Would you write the data out once more, exactly as it is?
──────────────────────────────
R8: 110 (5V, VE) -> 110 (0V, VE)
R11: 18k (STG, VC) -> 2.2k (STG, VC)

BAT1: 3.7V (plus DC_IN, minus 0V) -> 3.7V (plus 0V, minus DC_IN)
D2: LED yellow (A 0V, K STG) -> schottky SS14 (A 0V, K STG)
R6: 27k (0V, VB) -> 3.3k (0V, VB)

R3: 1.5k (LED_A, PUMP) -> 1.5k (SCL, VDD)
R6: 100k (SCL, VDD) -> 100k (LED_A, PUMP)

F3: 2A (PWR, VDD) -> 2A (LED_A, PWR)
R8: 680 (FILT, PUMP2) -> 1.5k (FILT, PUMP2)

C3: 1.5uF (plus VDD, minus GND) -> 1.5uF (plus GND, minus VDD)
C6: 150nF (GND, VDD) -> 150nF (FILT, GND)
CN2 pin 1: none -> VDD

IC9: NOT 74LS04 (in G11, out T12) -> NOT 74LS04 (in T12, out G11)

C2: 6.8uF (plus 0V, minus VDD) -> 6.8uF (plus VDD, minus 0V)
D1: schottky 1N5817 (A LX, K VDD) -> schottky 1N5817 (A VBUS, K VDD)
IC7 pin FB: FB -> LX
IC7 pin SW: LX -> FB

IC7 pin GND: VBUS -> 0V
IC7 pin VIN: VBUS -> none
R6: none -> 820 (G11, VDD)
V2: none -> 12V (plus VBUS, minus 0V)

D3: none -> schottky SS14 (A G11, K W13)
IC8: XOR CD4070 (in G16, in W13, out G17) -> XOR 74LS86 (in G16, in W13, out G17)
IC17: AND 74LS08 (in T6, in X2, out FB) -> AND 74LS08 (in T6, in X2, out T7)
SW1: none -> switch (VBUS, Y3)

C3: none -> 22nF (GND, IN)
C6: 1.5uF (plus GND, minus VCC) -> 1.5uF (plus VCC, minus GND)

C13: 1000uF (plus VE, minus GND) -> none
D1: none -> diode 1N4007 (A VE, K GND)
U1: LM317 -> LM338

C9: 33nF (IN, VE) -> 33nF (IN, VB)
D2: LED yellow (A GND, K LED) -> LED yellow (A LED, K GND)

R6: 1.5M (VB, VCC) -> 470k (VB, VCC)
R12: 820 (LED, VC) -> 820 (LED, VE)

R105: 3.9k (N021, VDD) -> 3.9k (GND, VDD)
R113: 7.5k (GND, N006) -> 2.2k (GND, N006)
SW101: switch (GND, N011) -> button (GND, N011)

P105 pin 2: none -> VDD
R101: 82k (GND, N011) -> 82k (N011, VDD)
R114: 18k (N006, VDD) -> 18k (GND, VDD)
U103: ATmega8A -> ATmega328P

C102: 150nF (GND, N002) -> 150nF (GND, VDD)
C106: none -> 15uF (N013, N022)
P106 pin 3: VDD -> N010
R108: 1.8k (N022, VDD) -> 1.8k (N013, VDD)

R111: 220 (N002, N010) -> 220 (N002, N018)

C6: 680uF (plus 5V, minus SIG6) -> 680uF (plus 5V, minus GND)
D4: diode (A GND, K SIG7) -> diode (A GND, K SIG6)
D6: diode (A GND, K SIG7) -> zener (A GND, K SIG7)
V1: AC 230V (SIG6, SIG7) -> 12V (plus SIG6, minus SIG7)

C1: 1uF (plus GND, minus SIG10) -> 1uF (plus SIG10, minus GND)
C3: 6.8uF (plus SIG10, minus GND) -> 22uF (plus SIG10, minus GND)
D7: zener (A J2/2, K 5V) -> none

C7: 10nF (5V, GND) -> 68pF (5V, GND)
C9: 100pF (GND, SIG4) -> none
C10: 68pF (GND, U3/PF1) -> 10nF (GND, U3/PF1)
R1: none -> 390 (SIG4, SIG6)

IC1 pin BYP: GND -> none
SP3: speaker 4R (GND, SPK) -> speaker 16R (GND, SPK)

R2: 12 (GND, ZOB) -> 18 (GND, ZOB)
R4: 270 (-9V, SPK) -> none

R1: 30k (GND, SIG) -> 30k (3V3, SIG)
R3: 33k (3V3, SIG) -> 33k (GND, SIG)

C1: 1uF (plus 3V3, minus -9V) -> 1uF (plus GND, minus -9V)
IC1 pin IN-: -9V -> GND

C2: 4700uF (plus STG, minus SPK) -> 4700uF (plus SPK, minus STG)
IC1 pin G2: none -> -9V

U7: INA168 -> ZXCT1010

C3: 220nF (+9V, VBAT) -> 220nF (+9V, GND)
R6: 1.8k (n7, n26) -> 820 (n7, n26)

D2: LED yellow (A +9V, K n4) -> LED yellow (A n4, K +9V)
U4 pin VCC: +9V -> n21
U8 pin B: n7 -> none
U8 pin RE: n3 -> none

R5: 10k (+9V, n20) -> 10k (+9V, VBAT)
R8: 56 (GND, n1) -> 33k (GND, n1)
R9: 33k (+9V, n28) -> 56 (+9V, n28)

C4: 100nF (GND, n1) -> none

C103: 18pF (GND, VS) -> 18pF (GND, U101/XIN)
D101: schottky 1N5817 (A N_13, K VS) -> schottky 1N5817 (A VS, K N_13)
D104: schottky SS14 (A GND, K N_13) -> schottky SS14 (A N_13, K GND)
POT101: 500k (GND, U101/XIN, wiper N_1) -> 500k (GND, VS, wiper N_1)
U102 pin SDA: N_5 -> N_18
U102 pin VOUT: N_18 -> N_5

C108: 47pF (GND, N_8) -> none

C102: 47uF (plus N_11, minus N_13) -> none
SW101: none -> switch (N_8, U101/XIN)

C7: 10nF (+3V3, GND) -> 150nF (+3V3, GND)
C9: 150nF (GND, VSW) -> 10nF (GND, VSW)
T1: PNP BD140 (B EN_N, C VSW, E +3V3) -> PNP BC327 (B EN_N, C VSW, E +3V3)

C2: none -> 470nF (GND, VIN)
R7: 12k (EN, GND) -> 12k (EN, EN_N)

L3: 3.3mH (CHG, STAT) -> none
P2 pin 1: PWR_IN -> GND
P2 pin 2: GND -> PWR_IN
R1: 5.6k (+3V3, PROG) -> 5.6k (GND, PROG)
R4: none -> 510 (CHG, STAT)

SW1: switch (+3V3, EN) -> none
──────────────────────────────
**Finished task:**
R8: 110 (5V, VE) -> 110 (0V, VE)
R11: 18k (STG, VC) -> 2.2k (STG, VC)

BAT1: 3.7V (plus DC_IN, minus 0V) -> 3.7V (plus 0V, minus DC_IN)
D2: LED yellow (A 0V, K STG) -> schottky SS14 (A 0V, K STG)
R6: 27k (0V, VB) -> 3.3k (0V, VB)

R3: 1.5k (LED_A, PUMP) -> 1.5k (SCL, VDD)
R6: 100k (SCL, VDD) -> 100k (LED_A, PUMP)

F3: 2A (PWR, VDD) -> 2A (LED_A, PWR)
R8: 680 (FILT, PUMP2) -> 1.5k (FILT, PUMP2)

C3: 1.5uF (plus VDD, minus GND) -> 1.5uF (plus GND, minus VDD)
C6: 150nF (GND, VDD) -> 150nF (FILT, GND)
CN2 pin 1: none -> VDD

IC9: NOT 74LS04 (in G11, out T12) -> NOT 74LS04 (in T12, out G11)

C2: 6.8uF (plus 0V, minus VDD) -> 6.8uF (plus VDD, minus 0V)
D1: schottky 1N5817 (A LX, K VDD) -> schottky 1N5817 (A VBUS, K VDD)
IC7 pin FB: FB -> LX
IC7 pin SW: LX -> FB

IC7 pin GND: VBUS -> 0V
IC7 pin VIN: VBUS -> none
R6: none -> 820 (G11, VDD)
V2: none -> 12V (plus VBUS, minus 0V)

D3: none -> schottky SS14 (A G11, K W13)
IC8: XOR CD4070 (in G16, in W13, out G17) -> XOR 74LS86 (in G16, in W13, out G17)
IC17: AND 74LS08 (in T6, in X2, out FB) -> AND 74LS08 (in T6, in X2, out T7)
SW1: none -> switch (VBUS, Y3)

C3: none -> 22nF (GND, IN)
C6: 1.5uF (plus GND, minus VCC) -> 1.5uF (plus VCC, minus GND)

C13: 1000uF (plus VE, minus GND) -> none
D1: none -> diode 1N4007 (A VE, K GND)
U1: LM317 -> LM338

C9: 33nF (IN, VE) -> 33nF (IN, VB)
D2: LED yellow (A GND, K LED) -> LED yellow (A LED, K GND)

R6: 1.5M (VB, VCC) -> 470k (VB, VCC)
R12: 820 (LED, VC) -> 820 (LED, VE)

R105: 3.9k (N021, VDD) -> 3.9k (GND, VDD)
R113: 7.5k (GND, N006) -> 2.2k (GND, N006)
SW101: switch (GND, N011) -> button (GND, N011)

P105 pin 2: none -> VDD
R101: 82k (GND, N011) -> 82k (N011, VDD)
R114: 18k (N006, VDD) -> 18k (GND, VDD)
U103: ATmega8A -> ATmega328P

C102: 150nF (GND, N002) -> 150nF (GND, VDD)
C106: none -> 15uF (N013, N022)
P106 pin 3: VDD -> N010
R108: 1.8k (N022, VDD) -> 1.8k (N013, VDD)

R111: 220 (N002, N010) -> 220 (N002, N018)

C6: 680uF (plus 5V, minus SIG6) -> 680uF (plus 5V, minus GND)
D4: diode (A GND, K SIG7) -> diode (A GND, K SIG6)
D6: diode (A GND, K SIG7) -> zener (A GND, K SIG7)
V1: AC 230V (SIG6, SIG7) -> 12V (plus SIG6, minus SIG7)

C1: 1uF (plus GND, minus SIG10) -> 1uF (plus SIG10, minus GND)
C3: 6.8uF (plus SIG10, minus GND) -> 22uF (plus SIG10, minus GND)
D7: zener (A J2/2, K 5V) -> none

C7: 10nF (5V, GND) -> 68pF (5V, GND)
C9: 100pF (GND, SIG4) -> none
C10: 68pF (GND, U3/PF1) -> 10nF (GND, U3/PF1)
R1: none -> 390 (SIG4, SIG6)

IC1 pin BYP: GND -> none
SP3: speaker 4R (GND, SPK) -> speaker 16R (GND, SPK)

R2: 12 (GND, ZOB) -> 18 (GND, ZOB)
R4: 270 (-9V, SPK) -> none

R1: 30k (GND, SIG) -> 30k (3V3, SIG)
R3: 33k (3V3, SIG) -> 33k (GND, SIG)

C1: 1uF (plus 3V3, minus -9V) -> 1uF (plus GND, minus -9V)
IC1 pin IN-: -9V -> GND

C2: 4700uF (plus STG, minus SPK) -> 4700uF (plus SPK, minus STG)
IC1 pin G2: none -> -9V

U7: INA168 -> ZXCT1010

C3: 220nF (+9V, VBAT) -> 220nF (+9V, GND)
R6: 1.8k (n7, n26) -> 820 (n7, n26)

D2: LED yellow (A +9V, K n4) -> LED yellow (A n4, K +9V)
U4 pin VCC: +9V -> n21
U8 pin B: n7 -> none
U8 pin RE: n3 -> none

R5: 10k (+9V, n20) -> 10k (+9V, VBAT)
R8: 56 (GND, n1) -> 33k (GND, n1)
R9: 33k (+9V, n28) -> 56 (+9V, n28)

C4: 100nF (GND, n1) -> none

C103: 18pF (GND, VS) -> 18pF (GND, U101/XIN)
D101: schottky 1N5817 (A N_13, K VS) -> schottky 1N5817 (A VS, K N_13)
D104: schottky SS14 (A GND, K N_13) -> schottky SS14 (A N_13, K GND)
POT101: 500k (GND, U101/XIN, wiper N_1) -> 500k (GND, VS, wiper N_1)
U102 pin SDA: N_5 -> N_18
U102 pin VOUT: N_18 -> N_5

C108: 47pF (GND, N_8) -> none

C102: 47uF (plus N_11, minus N_13) -> none
SW101: none -> switch (N_8, U101/XIN)

C7: 10nF (+3V3, GND) -> 150nF (+3V3, GND)
C9: 150nF (GND, VSW) -> 10nF (GND, VSW)
T1: PNP BD140 (B EN_N, C VSW, E +3V3) -> PNP BC327 (B EN_N, C VSW, E +3V3)

C2: none -> 470nF (GND, VIN)
R7: 12k (EN, GND) -> 12k (EN, EN_N)

L3: 3.3mH (CHG, STAT) -> none
P2 pin 1: PWR_IN -> GND
P2 pin 2: GND -> PWR_IN
R1: 5.6k (+3V3, PROG) -> 5.6k (GND, PROG)
R4: none -> 510 (CHG, STAT)

SW1: switch (+3V3, EN) -> none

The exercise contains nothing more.